What the task asks —
I need every line of the material below that includes the string "bell".

Dataset section —
---------------

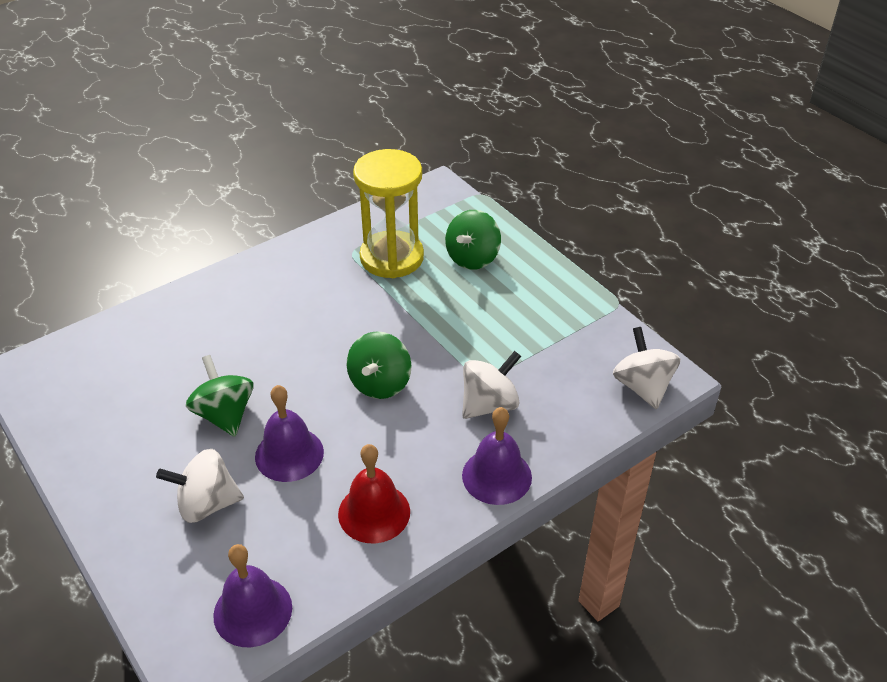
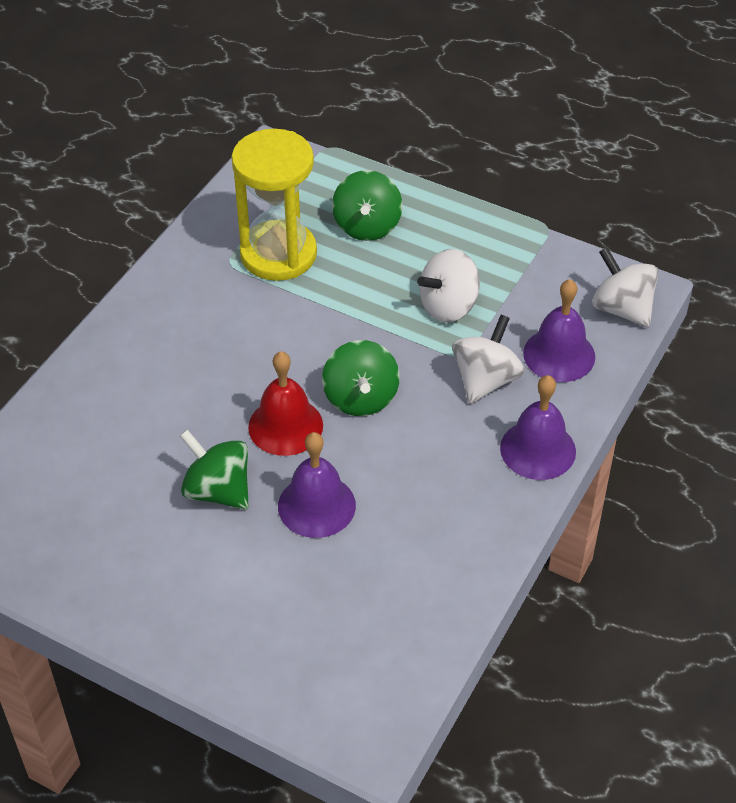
camera: 25 degrees left, 5 degrees up
(207, 504) = (267, 588): white spinning top -> white spinning top (448, 306)
(253, 611) = (389, 669): purple bell -> purple bell (559, 354)
(374, 512) = (442, 530): red bell -> red bell (285, 426)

---------------

Answer to the problem —
(253, 611) = (389, 669): purple bell -> purple bell (559, 354)
(374, 512) = (442, 530): red bell -> red bell (285, 426)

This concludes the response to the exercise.